EXTRACTED DATA:
== Segment start ==

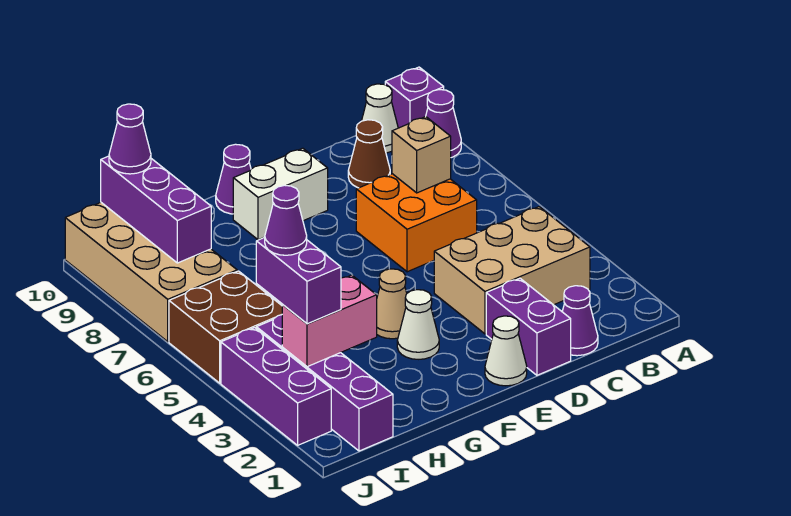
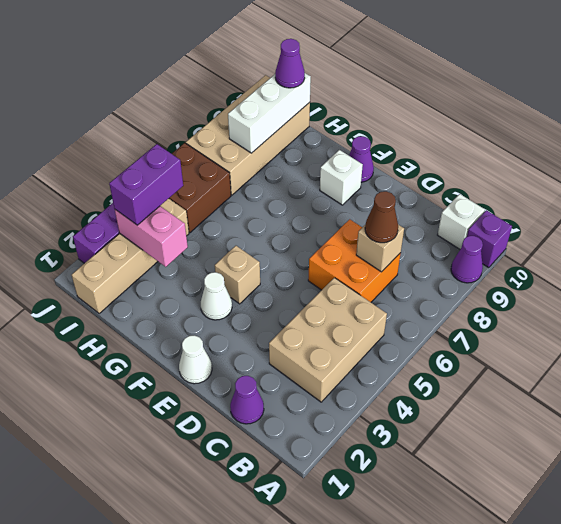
tan brick B3:D4 level 1 -> tan brick B3:C5 level 1
white cone B10 level 1 -> white brick B10 level 1
brown cone C9 level 1 -> brown cone C7 level 3
purple brick D1:D2 level 1 -> none
white brick E9:F9 level 1 -> white brick F9 level 1
tan cone F4 level 1 -> tan brick F4 level 1
purple brick I1:I4 level 1 -> tan brick I1:I4 level 1
purple cone I4 level 4 -> none
purple brick I8:I10 level 2 -> white brick I8:I10 level 2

== Segment end ==

WORK TO COMPLETE: Pictures stay out; everything else in the listing above gets restated word for word.

YOUR RESPONSE:
tan brick B3:D4 level 1 -> tan brick B3:C5 level 1
white cone B10 level 1 -> white brick B10 level 1
brown cone C9 level 1 -> brown cone C7 level 3
purple brick D1:D2 level 1 -> none
white brick E9:F9 level 1 -> white brick F9 level 1
tan cone F4 level 1 -> tan brick F4 level 1
purple brick I1:I4 level 1 -> tan brick I1:I4 level 1
purple cone I4 level 4 -> none
purple brick I8:I10 level 2 -> white brick I8:I10 level 2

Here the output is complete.